[Instructions for the task]
Your output must be the lines below from the line containing "none -> orange 3x3 plate [568,190,754,308]" to the line containing "none -> orange 1x3 tile [706,261,841,342]", both lines included, reproduced exactly and without pictures.

[Records for the exercise]
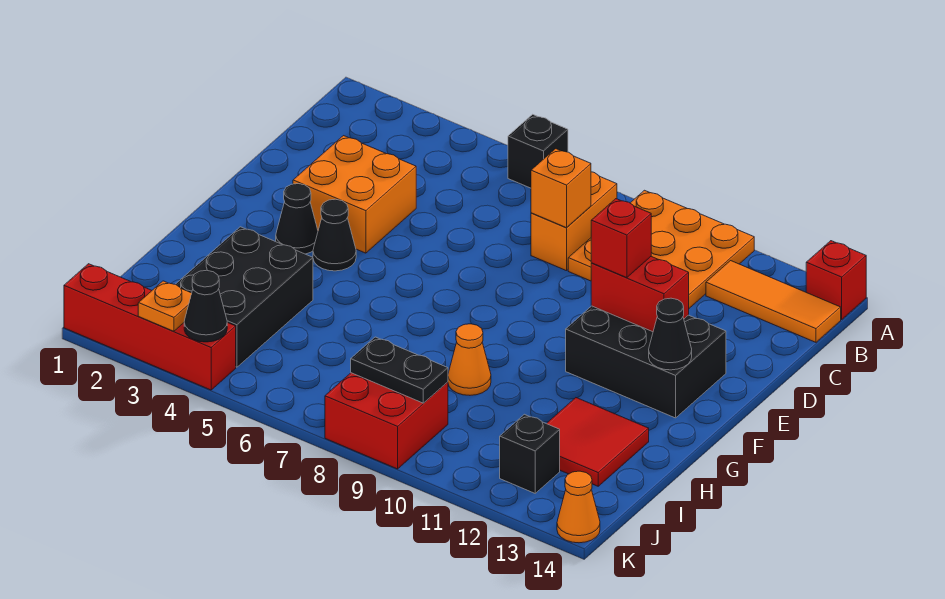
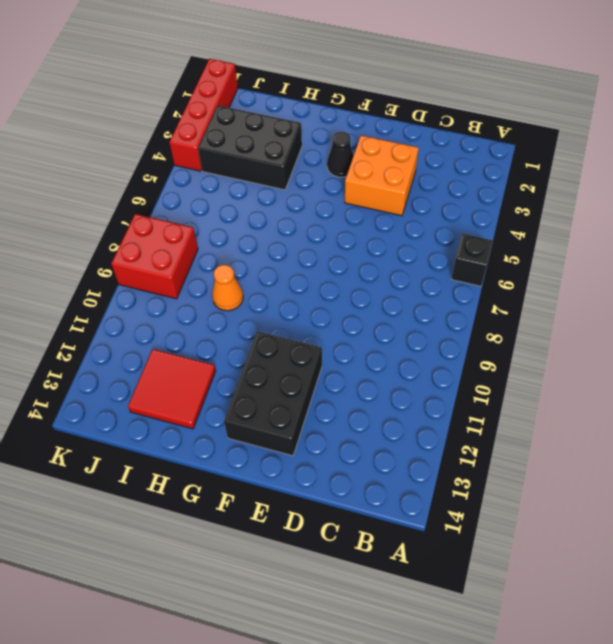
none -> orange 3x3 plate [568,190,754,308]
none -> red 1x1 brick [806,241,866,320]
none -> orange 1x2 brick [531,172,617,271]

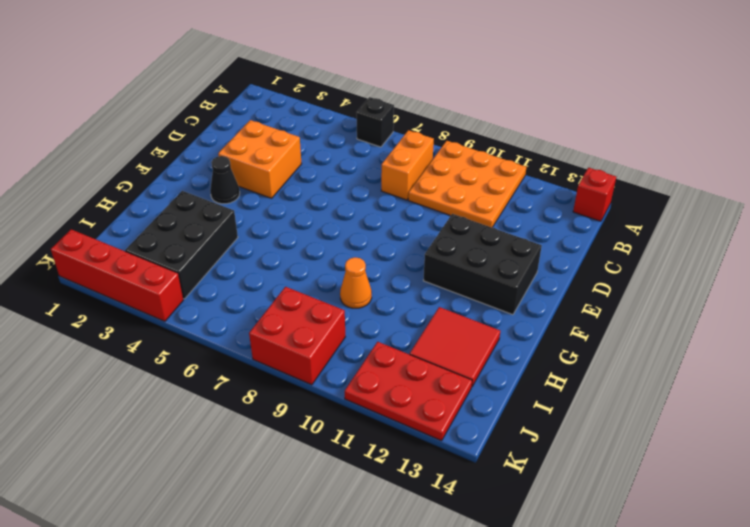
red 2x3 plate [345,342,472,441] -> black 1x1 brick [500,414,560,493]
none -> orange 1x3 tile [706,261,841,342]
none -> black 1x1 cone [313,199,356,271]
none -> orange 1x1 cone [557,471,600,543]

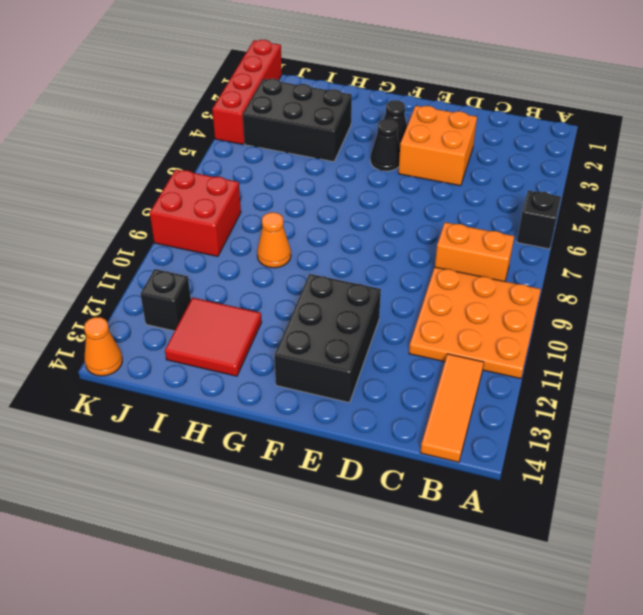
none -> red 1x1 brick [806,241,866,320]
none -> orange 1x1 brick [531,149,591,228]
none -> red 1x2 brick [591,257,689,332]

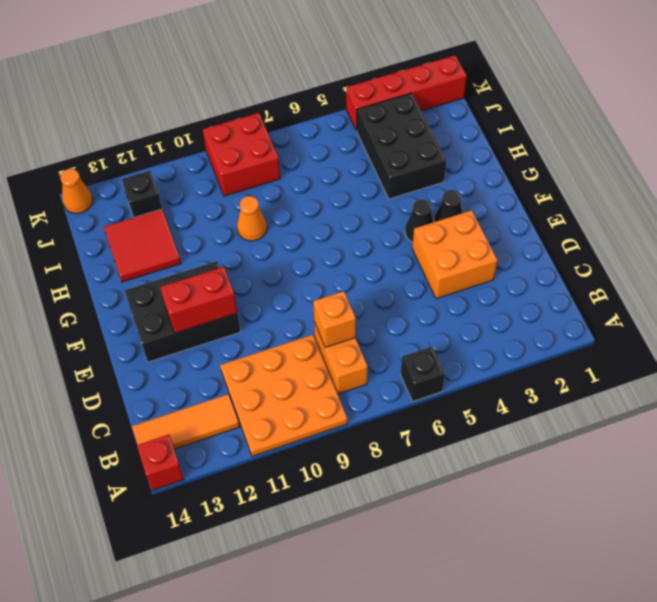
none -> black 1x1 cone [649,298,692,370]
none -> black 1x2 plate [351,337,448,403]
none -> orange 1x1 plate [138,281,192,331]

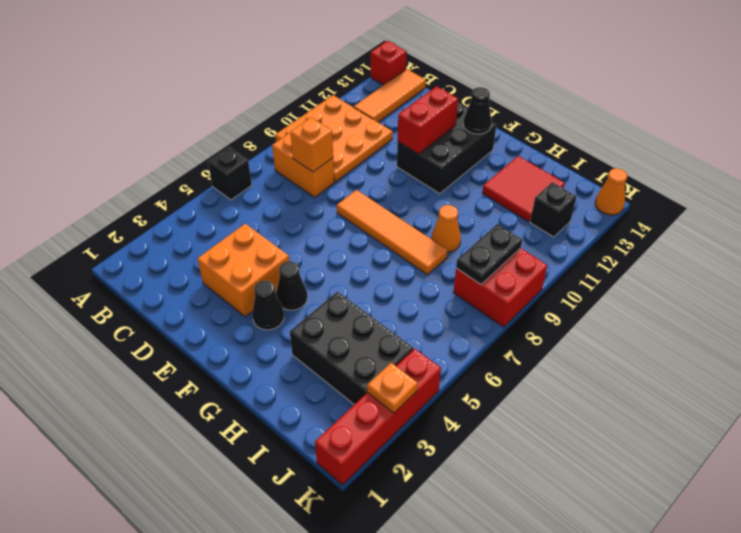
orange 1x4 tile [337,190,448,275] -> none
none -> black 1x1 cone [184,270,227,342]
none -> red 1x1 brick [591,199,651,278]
...
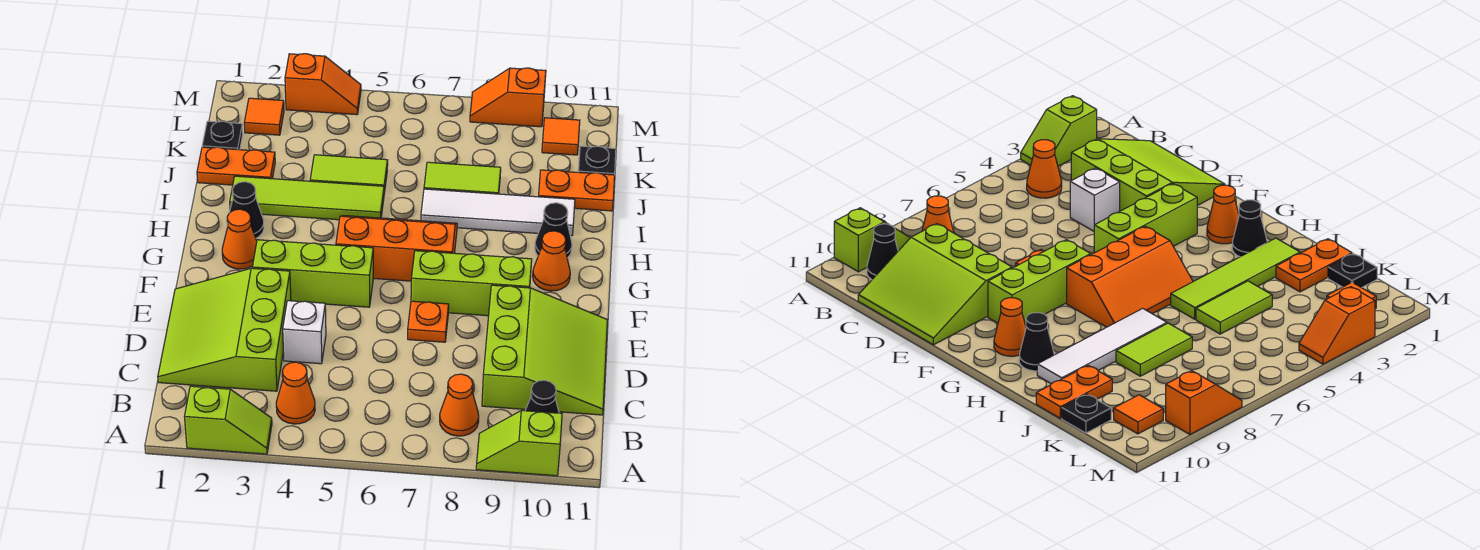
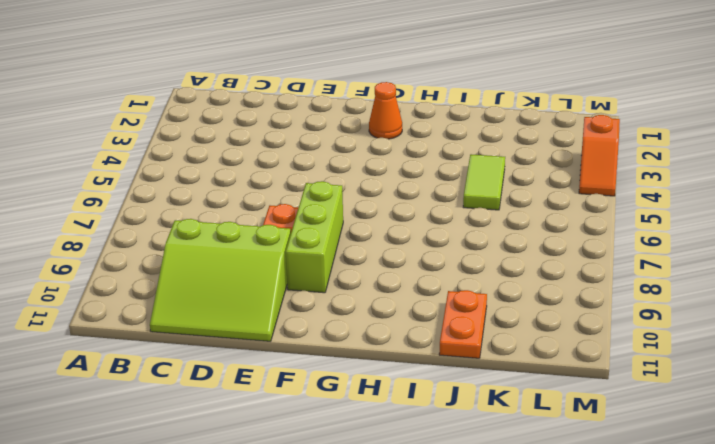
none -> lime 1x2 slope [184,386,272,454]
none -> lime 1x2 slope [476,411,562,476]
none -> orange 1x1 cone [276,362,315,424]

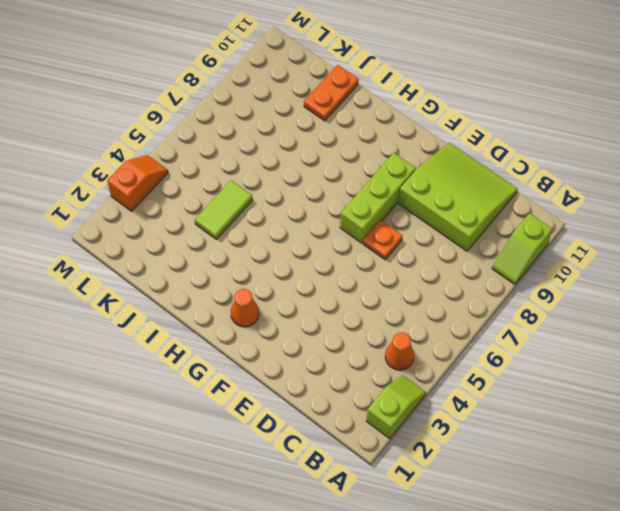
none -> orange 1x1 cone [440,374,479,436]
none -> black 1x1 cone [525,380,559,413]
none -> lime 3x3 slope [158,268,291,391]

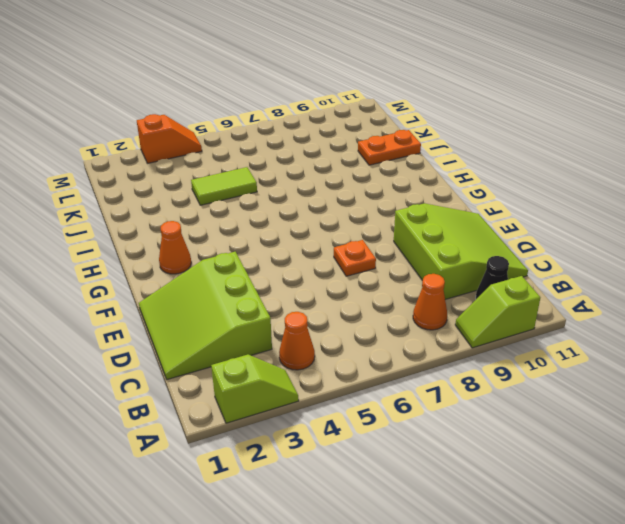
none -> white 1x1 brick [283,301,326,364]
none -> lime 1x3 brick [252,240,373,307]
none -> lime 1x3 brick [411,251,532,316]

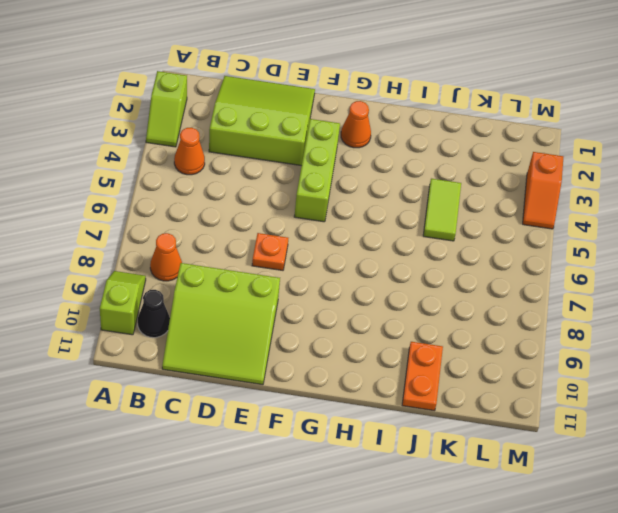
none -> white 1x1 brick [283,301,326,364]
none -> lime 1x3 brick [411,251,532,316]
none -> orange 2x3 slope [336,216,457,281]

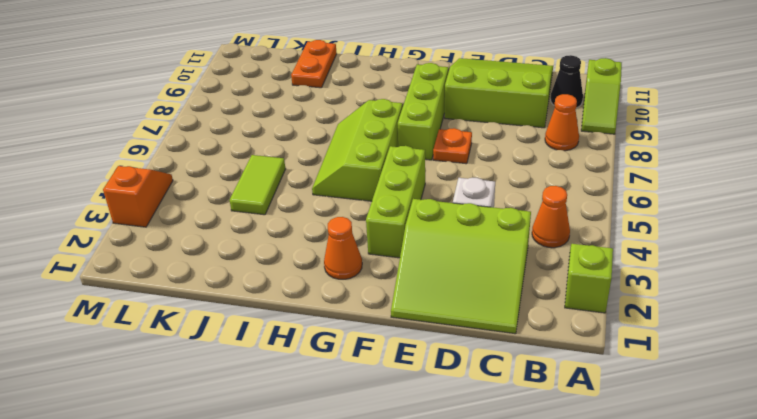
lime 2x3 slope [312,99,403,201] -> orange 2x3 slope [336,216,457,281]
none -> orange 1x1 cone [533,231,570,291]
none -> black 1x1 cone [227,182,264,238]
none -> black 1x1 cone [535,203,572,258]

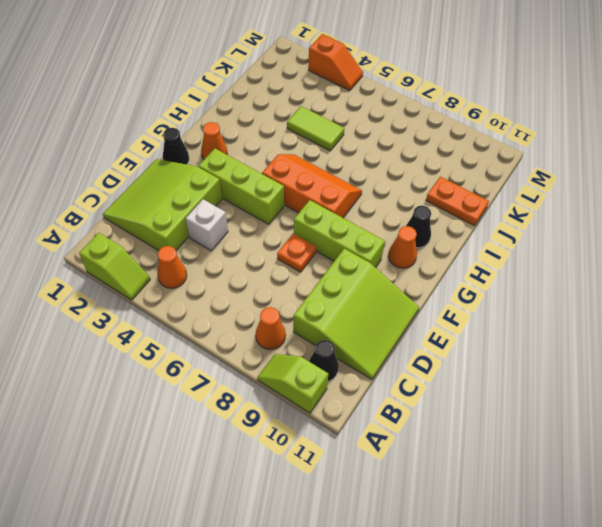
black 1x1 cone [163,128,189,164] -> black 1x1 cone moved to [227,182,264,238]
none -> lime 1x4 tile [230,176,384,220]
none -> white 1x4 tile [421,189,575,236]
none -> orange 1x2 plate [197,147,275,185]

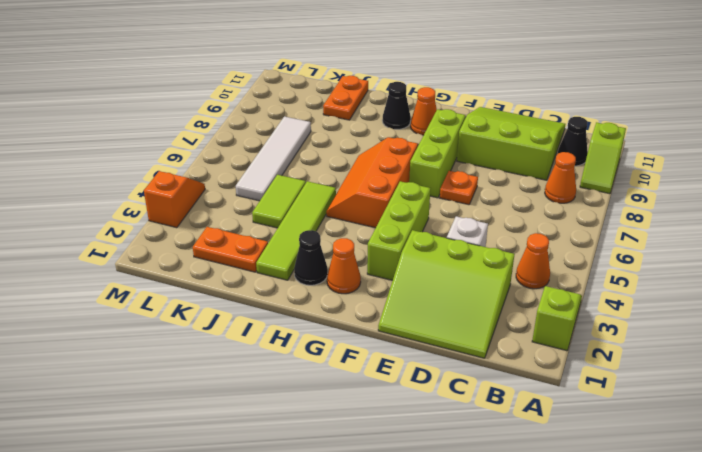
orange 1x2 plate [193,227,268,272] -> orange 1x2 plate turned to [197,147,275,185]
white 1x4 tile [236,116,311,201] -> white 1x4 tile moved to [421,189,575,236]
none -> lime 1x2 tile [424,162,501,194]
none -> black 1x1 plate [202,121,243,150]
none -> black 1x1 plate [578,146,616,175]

[Task answer]
none -> orange 3x3 plate [568,190,754,308]
none -> red 1x1 brick [806,241,866,320]
none -> orange 1x2 brick [531,172,617,271]

red 2x3 plate [345,342,472,441] -> black 1x1 brick [500,414,560,493]
none -> orange 1x3 tile [706,261,841,342]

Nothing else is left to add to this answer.